[Building tracking records]
※

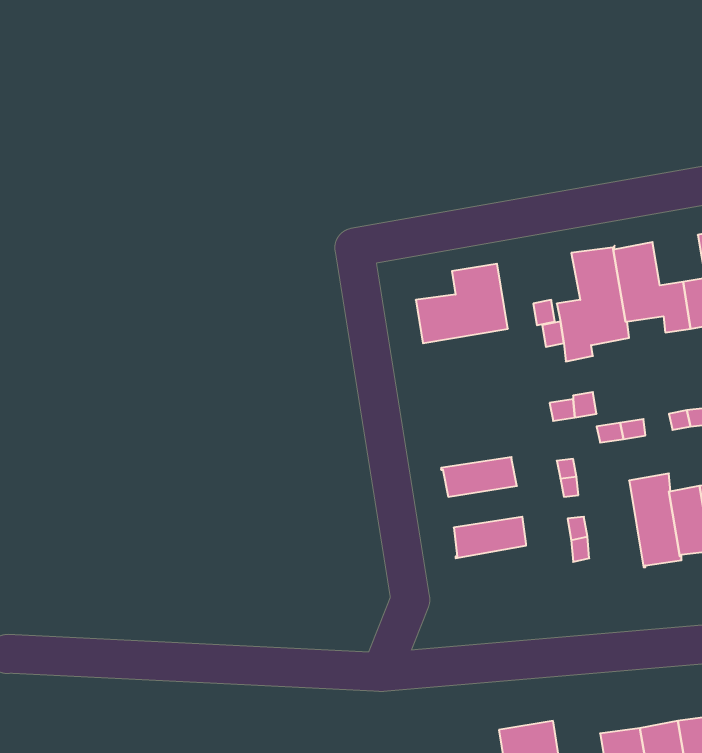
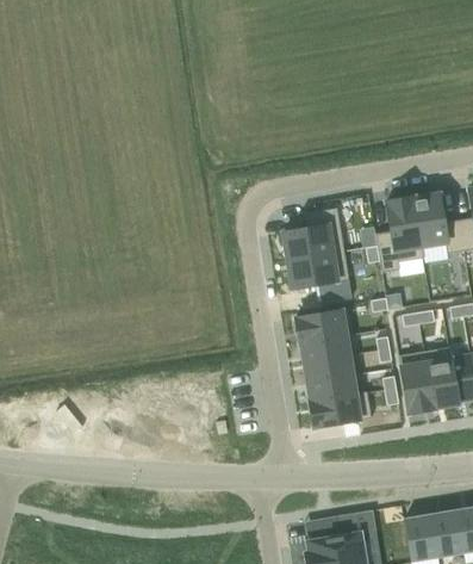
building: none -> [287,250,351,300]
building: none -> [294,309,351,342]
building: none -> [398,351,432,413]
building: none -> [304,354,353,382]
building: none -> [309,391,371,427]

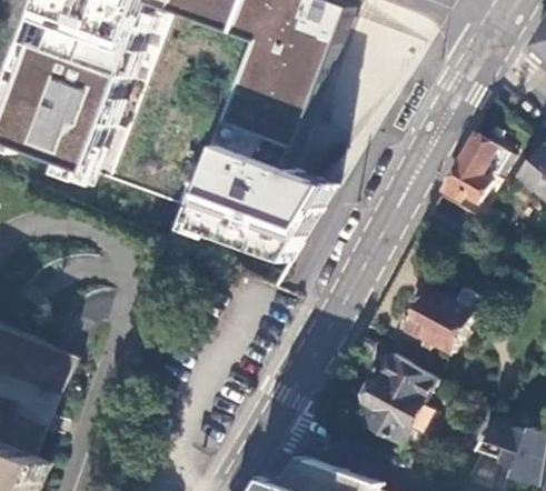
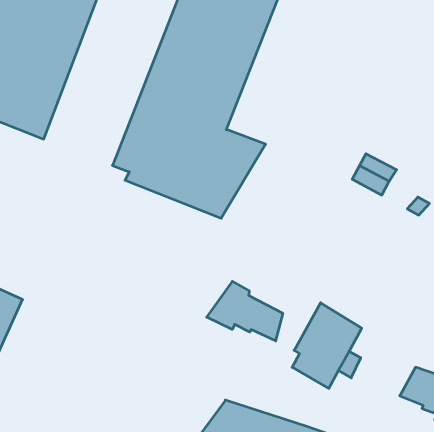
building: [443,134,505,203] -> none
building: [401,287,470,354] -> none
building: none -> [207,281,283,341]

※

• What is needed: Give again, exactly, every line from the one holding "building: [443,134,505,203] -> none" to the last line of the data.

• Exercise answer:
building: [443,134,505,203] -> none
building: [401,287,470,354] -> none
building: none -> [207,281,283,341]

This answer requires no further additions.